**Work task**
Within the listing below, please copy exactly the lines between the line holding "purple bowl: 3 -> 2" and the line holding "turquoise glasses: 4 -> 5", inclusive.
= Beginning of Section =
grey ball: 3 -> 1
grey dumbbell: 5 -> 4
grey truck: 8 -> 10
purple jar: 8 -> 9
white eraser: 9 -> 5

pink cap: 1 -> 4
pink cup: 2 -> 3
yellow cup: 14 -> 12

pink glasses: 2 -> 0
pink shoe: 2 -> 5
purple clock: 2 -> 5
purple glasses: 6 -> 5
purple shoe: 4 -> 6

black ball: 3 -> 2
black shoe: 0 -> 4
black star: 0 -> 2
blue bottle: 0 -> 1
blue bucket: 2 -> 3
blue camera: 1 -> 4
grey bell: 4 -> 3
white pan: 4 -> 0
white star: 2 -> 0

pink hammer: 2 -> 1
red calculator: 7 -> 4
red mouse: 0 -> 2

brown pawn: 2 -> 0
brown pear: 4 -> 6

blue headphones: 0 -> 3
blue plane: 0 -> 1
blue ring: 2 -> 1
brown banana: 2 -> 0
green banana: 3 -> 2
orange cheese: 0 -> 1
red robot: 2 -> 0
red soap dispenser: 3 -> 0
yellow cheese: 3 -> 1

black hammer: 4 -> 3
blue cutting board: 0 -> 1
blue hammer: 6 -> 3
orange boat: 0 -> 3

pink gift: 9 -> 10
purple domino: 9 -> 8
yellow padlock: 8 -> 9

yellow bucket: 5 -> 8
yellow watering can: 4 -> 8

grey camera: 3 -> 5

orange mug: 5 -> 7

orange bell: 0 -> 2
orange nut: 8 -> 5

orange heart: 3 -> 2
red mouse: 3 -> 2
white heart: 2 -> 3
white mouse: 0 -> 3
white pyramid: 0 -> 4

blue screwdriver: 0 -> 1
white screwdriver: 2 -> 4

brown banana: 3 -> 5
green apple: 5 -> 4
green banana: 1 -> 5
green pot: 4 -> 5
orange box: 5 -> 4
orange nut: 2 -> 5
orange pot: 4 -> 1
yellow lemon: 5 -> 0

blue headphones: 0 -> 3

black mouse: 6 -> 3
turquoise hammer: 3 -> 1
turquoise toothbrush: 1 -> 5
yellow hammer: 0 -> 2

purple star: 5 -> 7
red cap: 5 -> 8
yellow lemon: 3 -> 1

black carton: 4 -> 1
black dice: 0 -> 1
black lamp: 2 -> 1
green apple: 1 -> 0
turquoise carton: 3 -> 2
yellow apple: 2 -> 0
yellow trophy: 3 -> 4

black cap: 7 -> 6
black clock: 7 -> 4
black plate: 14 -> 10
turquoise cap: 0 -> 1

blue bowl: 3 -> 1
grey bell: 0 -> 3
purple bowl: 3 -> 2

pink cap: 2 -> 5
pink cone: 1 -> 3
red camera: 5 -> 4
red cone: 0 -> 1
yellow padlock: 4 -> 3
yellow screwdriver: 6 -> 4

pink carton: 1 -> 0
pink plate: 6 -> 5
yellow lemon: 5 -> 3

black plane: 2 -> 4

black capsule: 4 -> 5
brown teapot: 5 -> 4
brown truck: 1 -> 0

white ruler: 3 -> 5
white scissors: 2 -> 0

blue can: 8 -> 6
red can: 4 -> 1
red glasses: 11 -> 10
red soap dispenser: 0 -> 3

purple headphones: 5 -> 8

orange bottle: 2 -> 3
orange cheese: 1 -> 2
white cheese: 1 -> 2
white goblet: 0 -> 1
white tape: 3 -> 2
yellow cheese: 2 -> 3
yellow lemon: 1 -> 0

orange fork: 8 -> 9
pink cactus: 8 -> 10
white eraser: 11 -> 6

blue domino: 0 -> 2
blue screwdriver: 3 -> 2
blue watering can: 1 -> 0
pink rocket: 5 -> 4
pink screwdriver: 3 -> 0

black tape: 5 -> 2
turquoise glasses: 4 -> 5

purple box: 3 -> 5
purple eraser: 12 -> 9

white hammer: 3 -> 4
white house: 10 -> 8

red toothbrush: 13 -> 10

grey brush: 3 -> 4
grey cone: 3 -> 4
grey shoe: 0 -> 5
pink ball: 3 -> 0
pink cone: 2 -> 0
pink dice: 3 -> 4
= End of Section =
**Solved problem**
purple bowl: 3 -> 2

pink cap: 2 -> 5
pink cone: 1 -> 3
red camera: 5 -> 4
red cone: 0 -> 1
yellow padlock: 4 -> 3
yellow screwdriver: 6 -> 4

pink carton: 1 -> 0
pink plate: 6 -> 5
yellow lemon: 5 -> 3

black plane: 2 -> 4

black capsule: 4 -> 5
brown teapot: 5 -> 4
brown truck: 1 -> 0

white ruler: 3 -> 5
white scissors: 2 -> 0

blue can: 8 -> 6
red can: 4 -> 1
red glasses: 11 -> 10
red soap dispenser: 0 -> 3

purple headphones: 5 -> 8

orange bottle: 2 -> 3
orange cheese: 1 -> 2
white cheese: 1 -> 2
white goblet: 0 -> 1
white tape: 3 -> 2
yellow cheese: 2 -> 3
yellow lemon: 1 -> 0

orange fork: 8 -> 9
pink cactus: 8 -> 10
white eraser: 11 -> 6

blue domino: 0 -> 2
blue screwdriver: 3 -> 2
blue watering can: 1 -> 0
pink rocket: 5 -> 4
pink screwdriver: 3 -> 0

black tape: 5 -> 2
turquoise glasses: 4 -> 5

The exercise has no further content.